- _What to do_: When you reach the line containing "- relocated: snow-white chopping" in the entries below, repeat it and each line after it exactly until the entries end.

[Object tracking records]
+===+

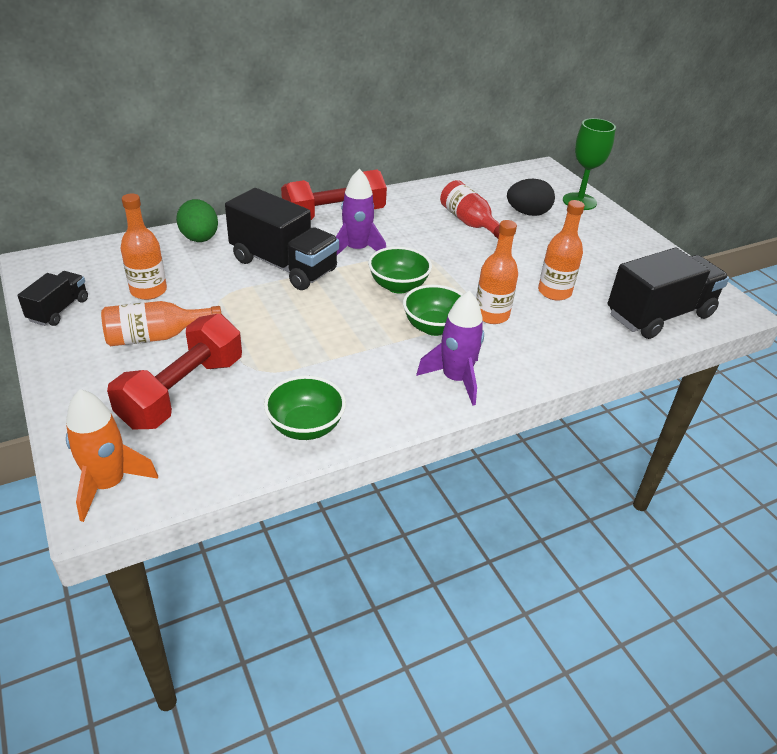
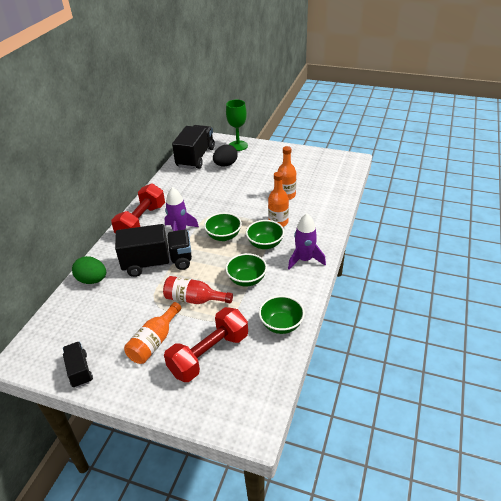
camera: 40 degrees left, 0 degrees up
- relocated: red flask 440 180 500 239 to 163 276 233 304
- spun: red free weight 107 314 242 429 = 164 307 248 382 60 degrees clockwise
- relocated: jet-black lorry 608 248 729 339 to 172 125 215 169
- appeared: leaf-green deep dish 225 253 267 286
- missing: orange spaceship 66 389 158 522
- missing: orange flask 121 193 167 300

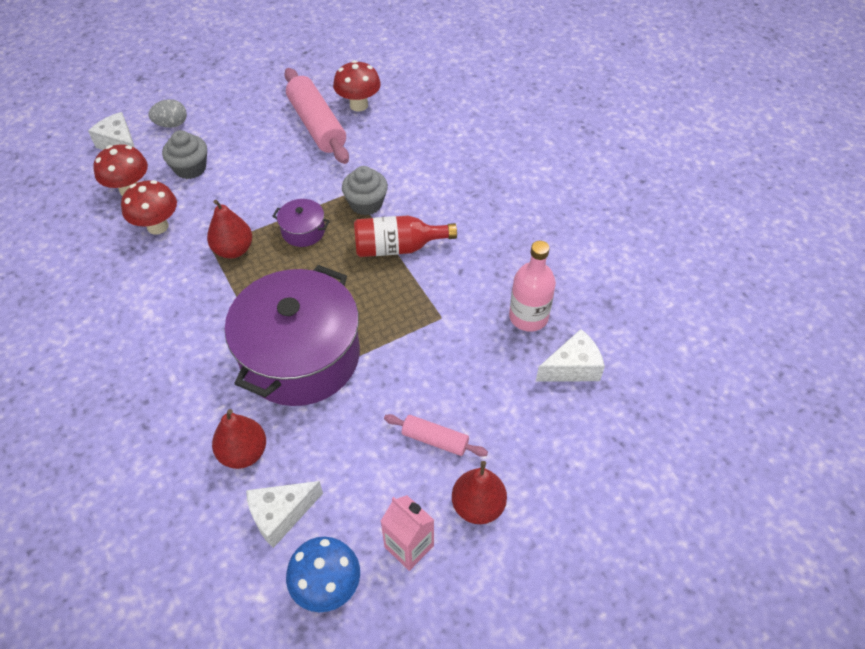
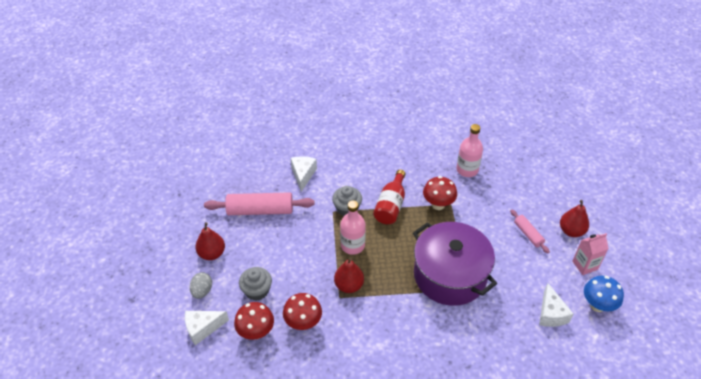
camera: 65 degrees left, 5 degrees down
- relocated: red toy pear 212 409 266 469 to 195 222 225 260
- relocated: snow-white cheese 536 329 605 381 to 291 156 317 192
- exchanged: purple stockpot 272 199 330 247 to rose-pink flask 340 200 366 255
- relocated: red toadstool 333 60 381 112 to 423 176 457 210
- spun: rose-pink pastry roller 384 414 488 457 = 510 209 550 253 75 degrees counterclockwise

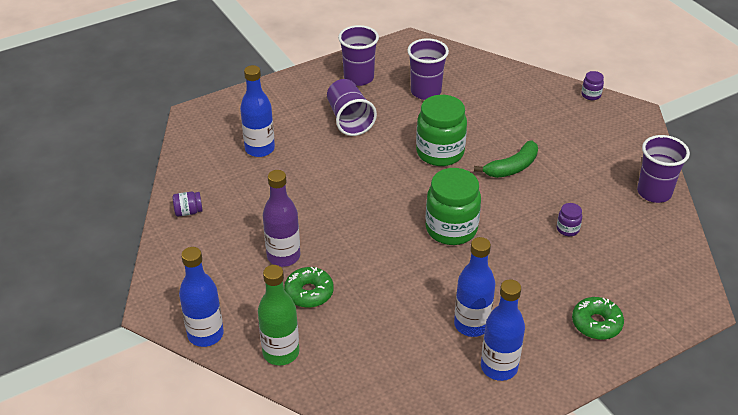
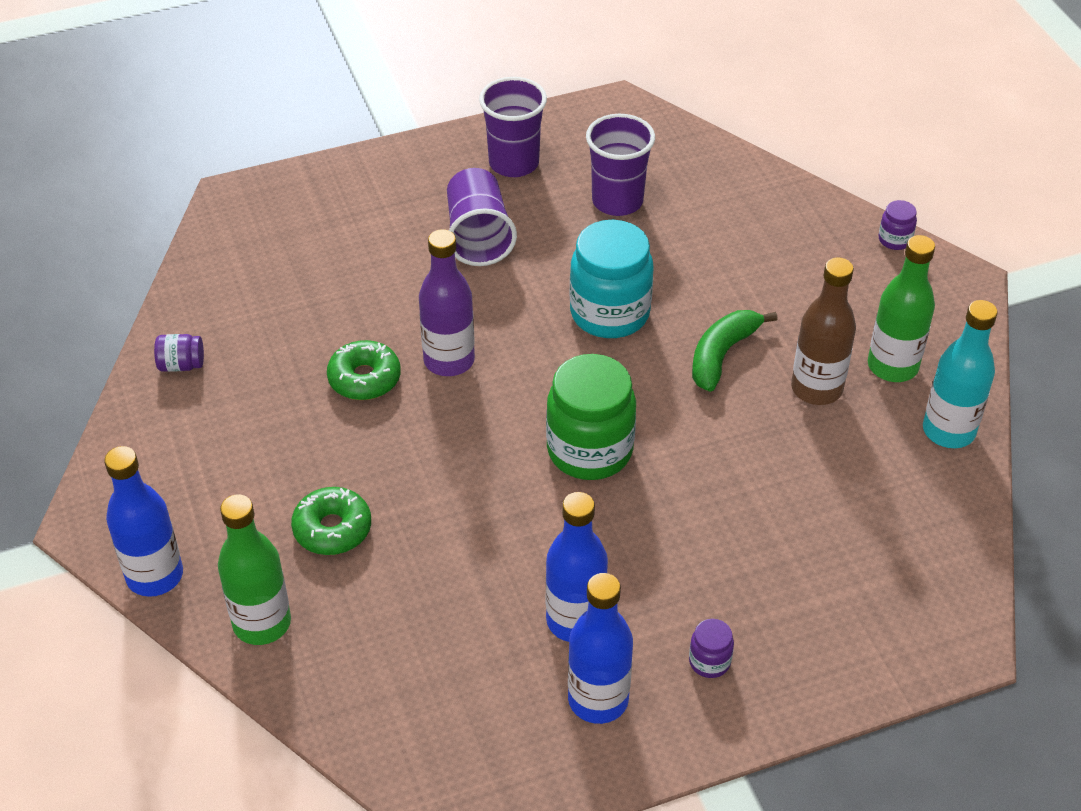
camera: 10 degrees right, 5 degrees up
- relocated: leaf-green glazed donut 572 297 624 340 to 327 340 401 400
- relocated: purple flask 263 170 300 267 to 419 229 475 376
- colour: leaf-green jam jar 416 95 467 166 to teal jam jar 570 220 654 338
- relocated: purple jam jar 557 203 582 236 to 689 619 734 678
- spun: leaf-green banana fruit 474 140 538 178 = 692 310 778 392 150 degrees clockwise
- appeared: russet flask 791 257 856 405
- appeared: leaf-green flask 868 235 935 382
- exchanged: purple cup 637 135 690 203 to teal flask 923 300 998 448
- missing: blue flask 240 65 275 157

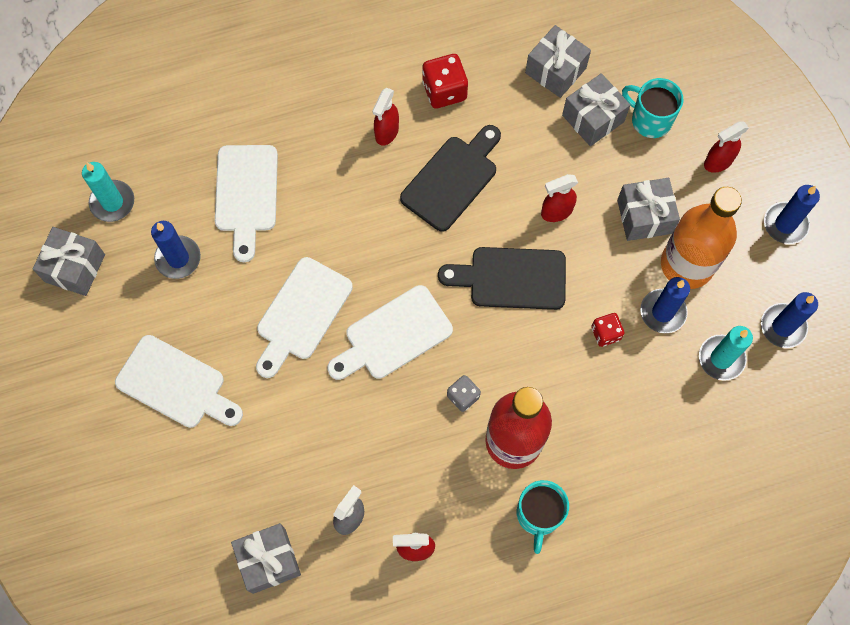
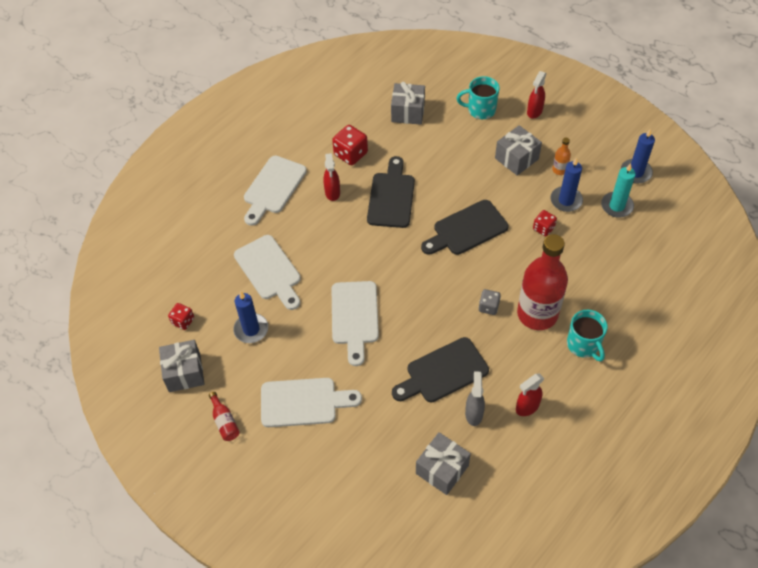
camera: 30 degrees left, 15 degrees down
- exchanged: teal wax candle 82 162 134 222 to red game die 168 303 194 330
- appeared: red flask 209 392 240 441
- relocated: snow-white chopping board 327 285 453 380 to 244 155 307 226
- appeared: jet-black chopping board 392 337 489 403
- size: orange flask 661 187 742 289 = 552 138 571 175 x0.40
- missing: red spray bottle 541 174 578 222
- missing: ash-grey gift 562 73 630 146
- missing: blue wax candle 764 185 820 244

+===+

- _Solution to this task_:
- relocated: snow-white chopping board 327 285 453 380 to 244 155 307 226
- appeared: jet-black chopping board 392 337 489 403
- size: orange flask 661 187 742 289 = 552 138 571 175 x0.40
- missing: red spray bottle 541 174 578 222
- missing: ash-grey gift 562 73 630 146
- missing: blue wax candle 764 185 820 244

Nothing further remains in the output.